- **Exercise goal**
Please restate the records that follow exactly, skipping their images.

- **Data for the task**
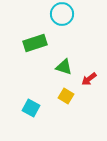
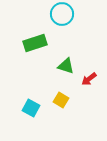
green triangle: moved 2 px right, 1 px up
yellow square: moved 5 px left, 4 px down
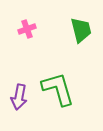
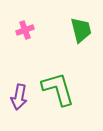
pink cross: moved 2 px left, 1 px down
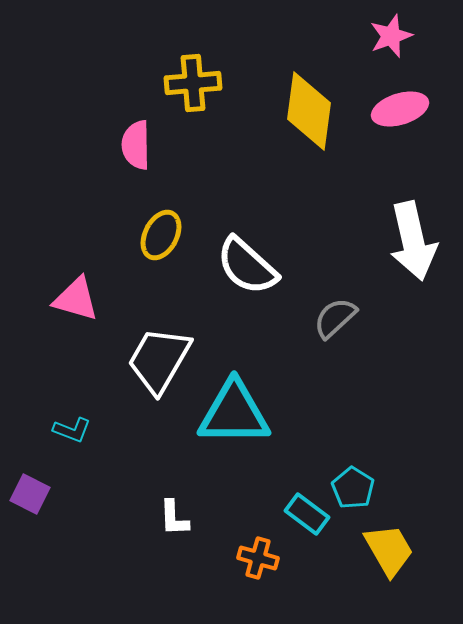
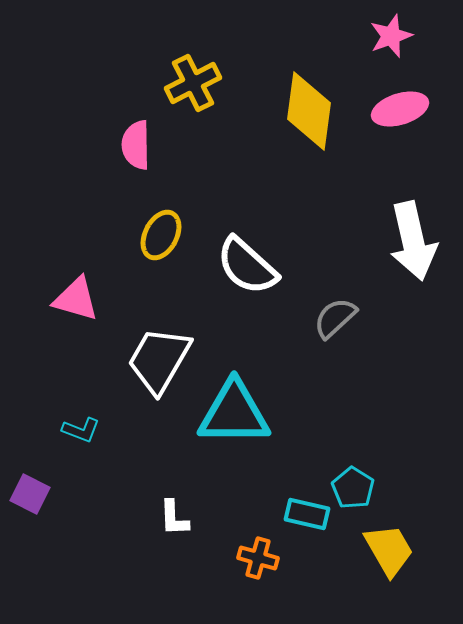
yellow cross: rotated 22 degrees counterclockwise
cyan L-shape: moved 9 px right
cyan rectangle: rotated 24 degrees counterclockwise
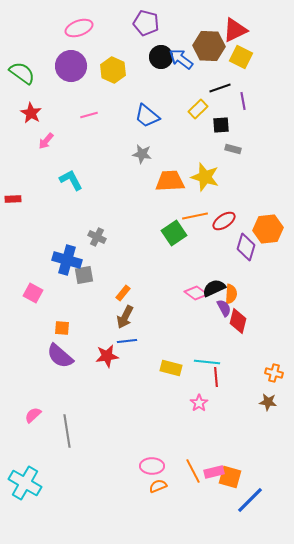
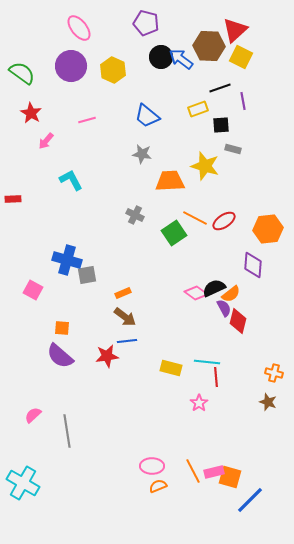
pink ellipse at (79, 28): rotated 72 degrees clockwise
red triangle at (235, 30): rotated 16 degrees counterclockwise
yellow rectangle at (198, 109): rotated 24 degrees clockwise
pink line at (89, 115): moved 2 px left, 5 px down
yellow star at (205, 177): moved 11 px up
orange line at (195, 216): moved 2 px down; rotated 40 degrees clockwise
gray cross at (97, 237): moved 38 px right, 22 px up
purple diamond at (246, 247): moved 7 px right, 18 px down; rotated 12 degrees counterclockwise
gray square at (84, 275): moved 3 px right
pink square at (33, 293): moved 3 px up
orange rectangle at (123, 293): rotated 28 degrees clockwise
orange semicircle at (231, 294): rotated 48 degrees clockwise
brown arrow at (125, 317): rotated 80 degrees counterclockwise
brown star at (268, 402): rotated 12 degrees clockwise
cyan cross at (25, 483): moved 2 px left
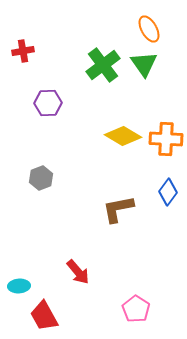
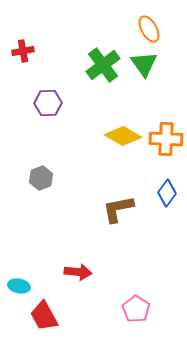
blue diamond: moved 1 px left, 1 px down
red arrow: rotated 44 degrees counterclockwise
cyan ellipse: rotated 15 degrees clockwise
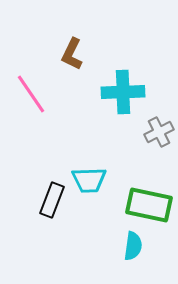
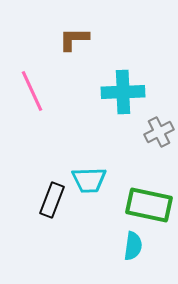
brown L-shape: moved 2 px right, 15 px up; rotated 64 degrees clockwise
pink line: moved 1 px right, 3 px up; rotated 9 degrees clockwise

- **Response to this task**
green triangle: moved 2 px right, 1 px up
yellow square: moved 5 px left, 4 px down
pink cross: moved 2 px left, 1 px down
yellow cross: rotated 22 degrees counterclockwise
cyan L-shape: moved 9 px right
cyan rectangle: rotated 24 degrees counterclockwise
pink ellipse at (79, 28): rotated 72 degrees clockwise
red triangle at (235, 30): rotated 16 degrees counterclockwise
yellow rectangle at (198, 109): rotated 24 degrees clockwise
pink line at (89, 115): moved 2 px left, 5 px down
yellow star at (205, 177): moved 11 px up
orange line at (195, 216): moved 2 px down; rotated 40 degrees clockwise
gray cross at (97, 237): moved 38 px right, 22 px up
purple diamond at (246, 247): moved 7 px right, 18 px down; rotated 12 degrees counterclockwise
gray square at (84, 275): moved 3 px right
pink square at (33, 293): moved 3 px up
orange rectangle at (123, 293): rotated 28 degrees clockwise
orange semicircle at (231, 294): rotated 48 degrees clockwise
brown arrow at (125, 317): rotated 80 degrees counterclockwise
brown star at (268, 402): rotated 12 degrees clockwise
cyan cross at (25, 483): moved 2 px left
blue diamond: moved 1 px left, 1 px down
red arrow: rotated 44 degrees counterclockwise
cyan ellipse: rotated 15 degrees clockwise
brown L-shape: moved 2 px right, 15 px up; rotated 64 degrees clockwise
pink line: moved 1 px right, 3 px up; rotated 9 degrees clockwise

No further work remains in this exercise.